Below are some records. Pull every line that contains the word "RESET".

**Material to process**
BEGIN
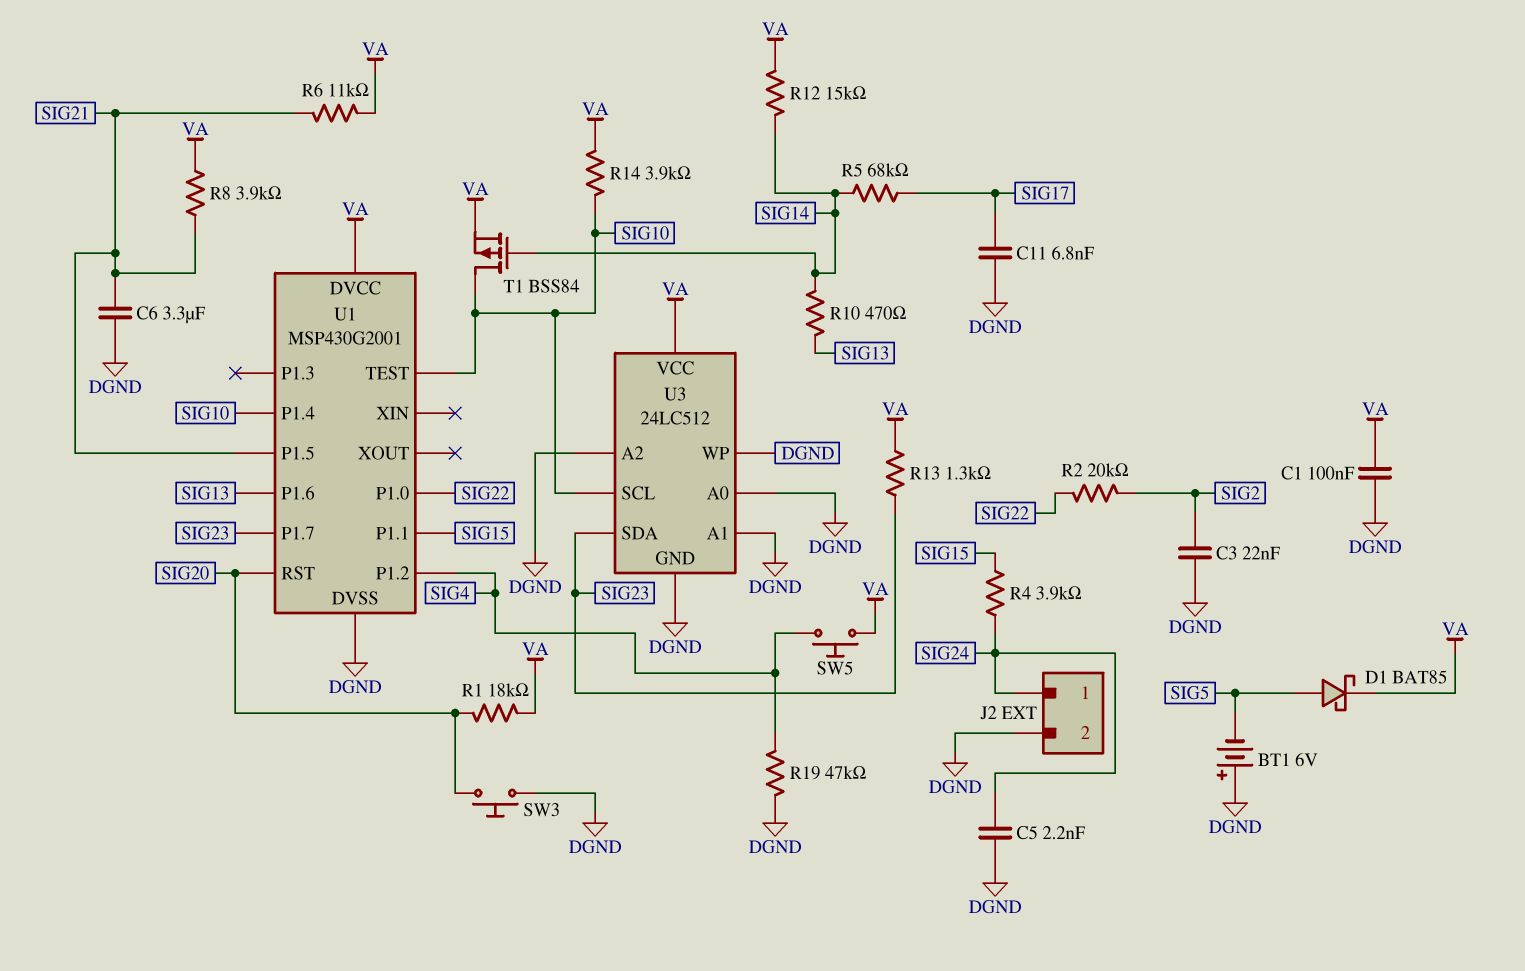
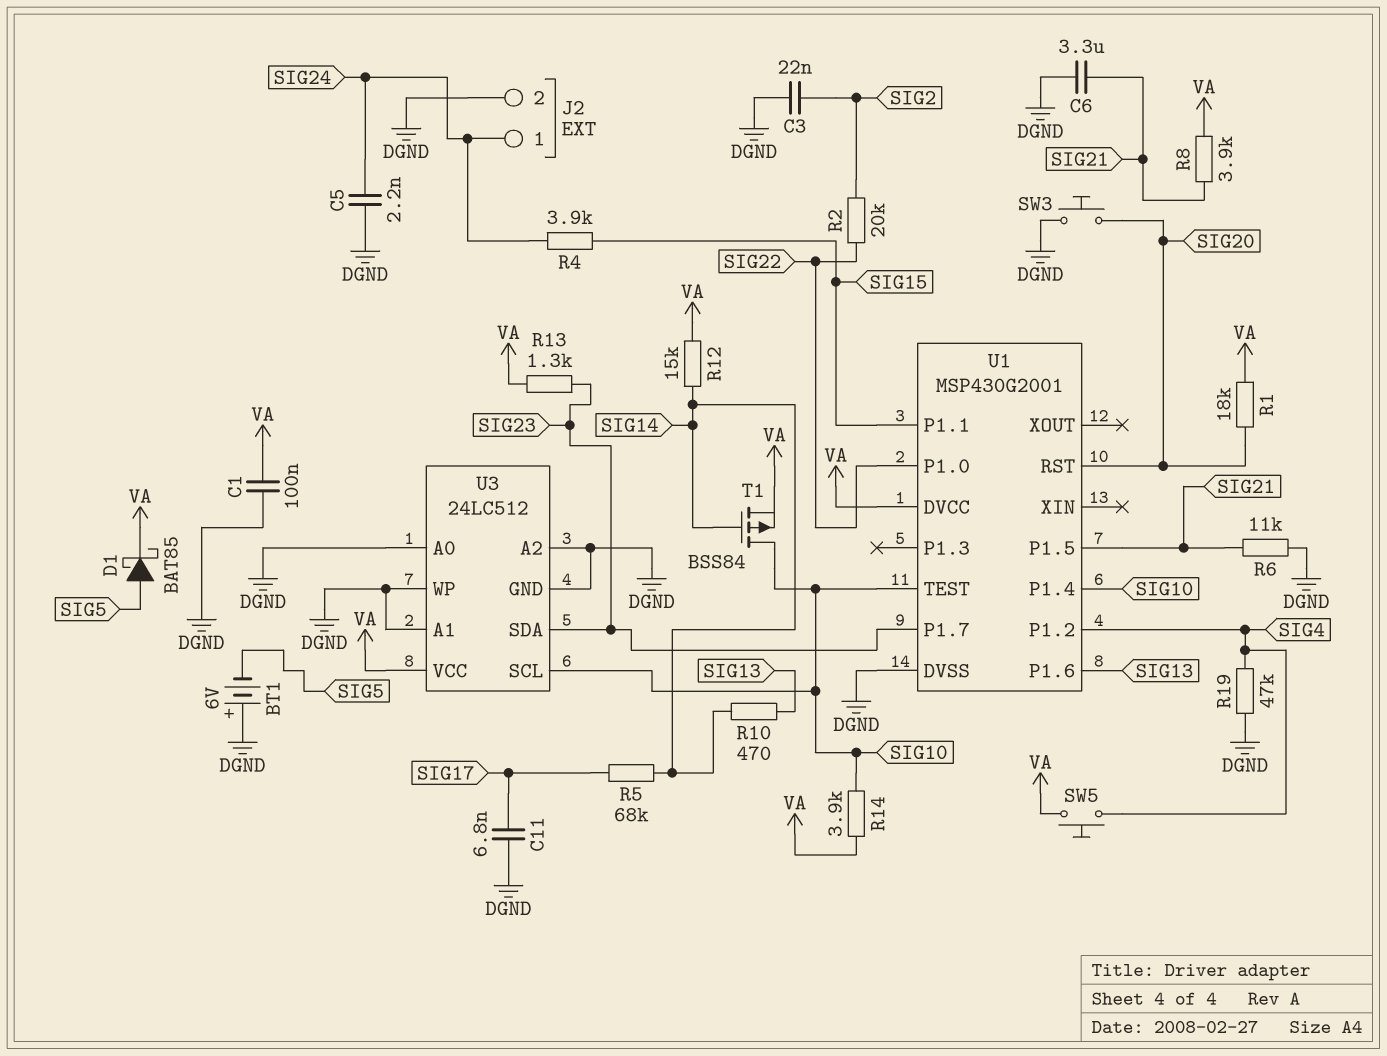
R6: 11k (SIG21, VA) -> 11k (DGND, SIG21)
END
BEGIN
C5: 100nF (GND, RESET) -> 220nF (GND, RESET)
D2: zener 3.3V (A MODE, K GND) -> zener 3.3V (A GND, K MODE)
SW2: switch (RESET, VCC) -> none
END
BEGIN
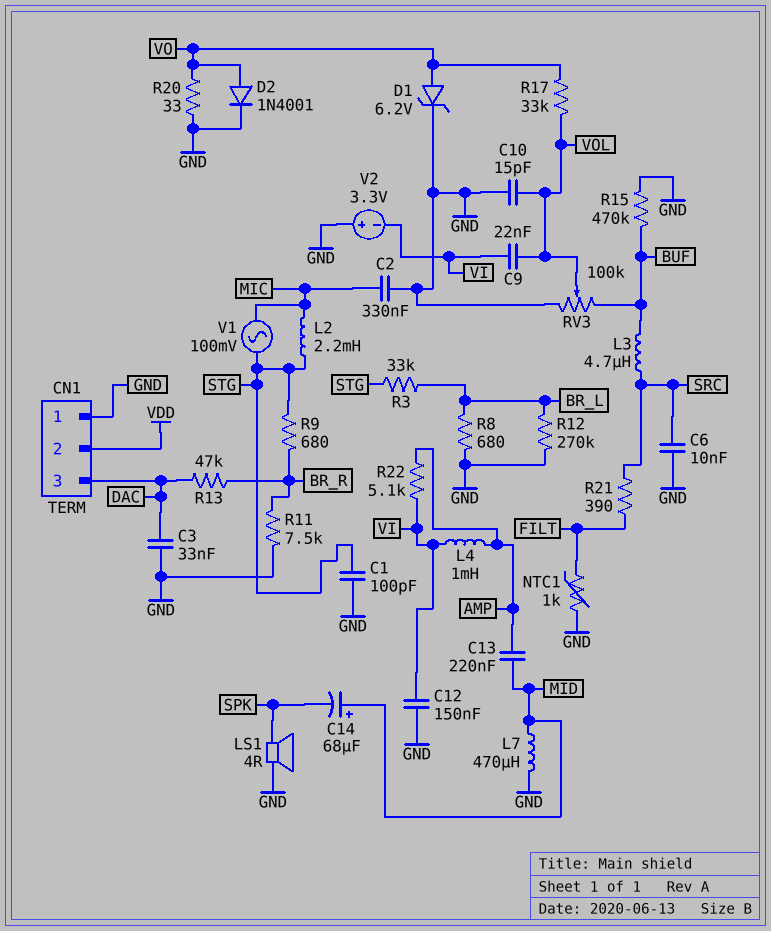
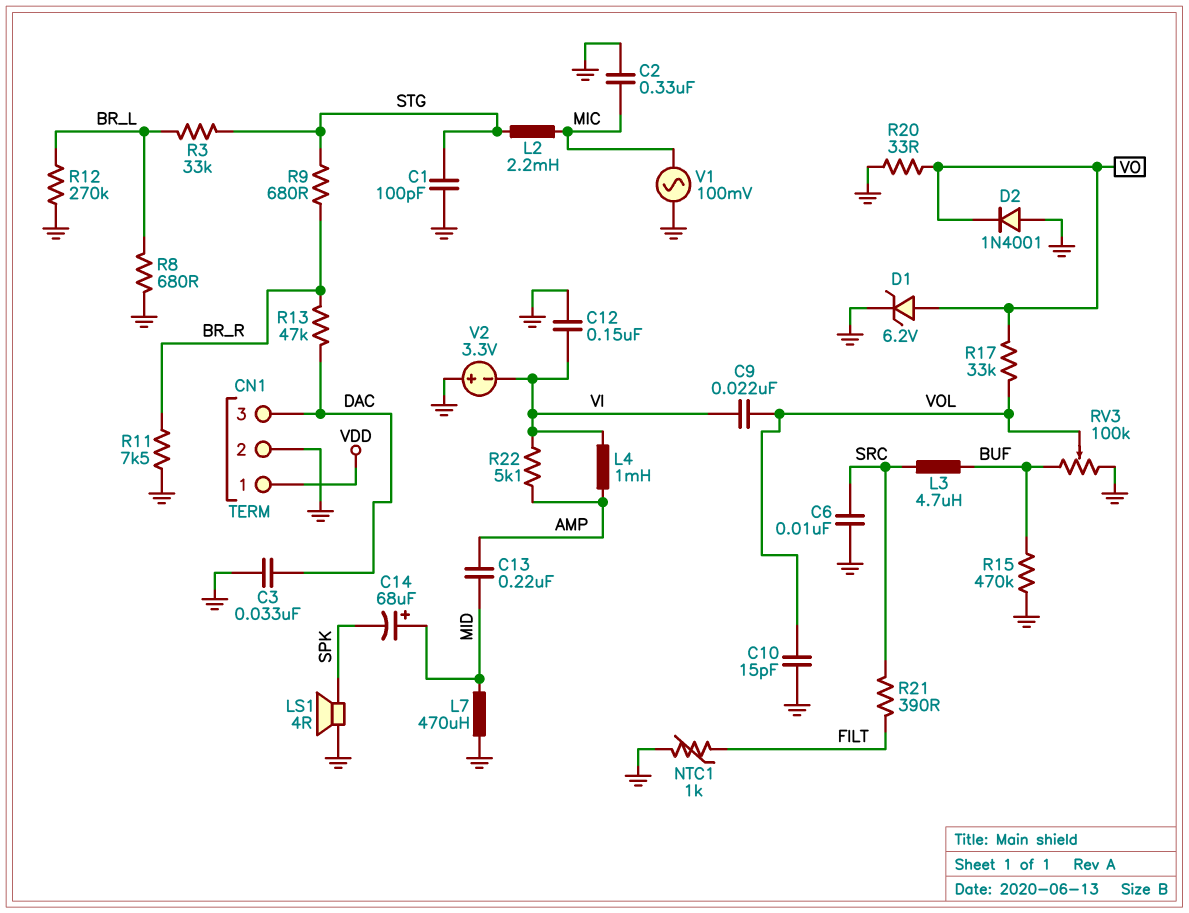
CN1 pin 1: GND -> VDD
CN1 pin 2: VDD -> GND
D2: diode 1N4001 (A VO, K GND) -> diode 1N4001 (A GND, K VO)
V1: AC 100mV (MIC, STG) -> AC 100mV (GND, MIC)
END
**Answer**
C5: 100nF (GND, RESET) -> 220nF (GND, RESET)
SW2: switch (RESET, VCC) -> none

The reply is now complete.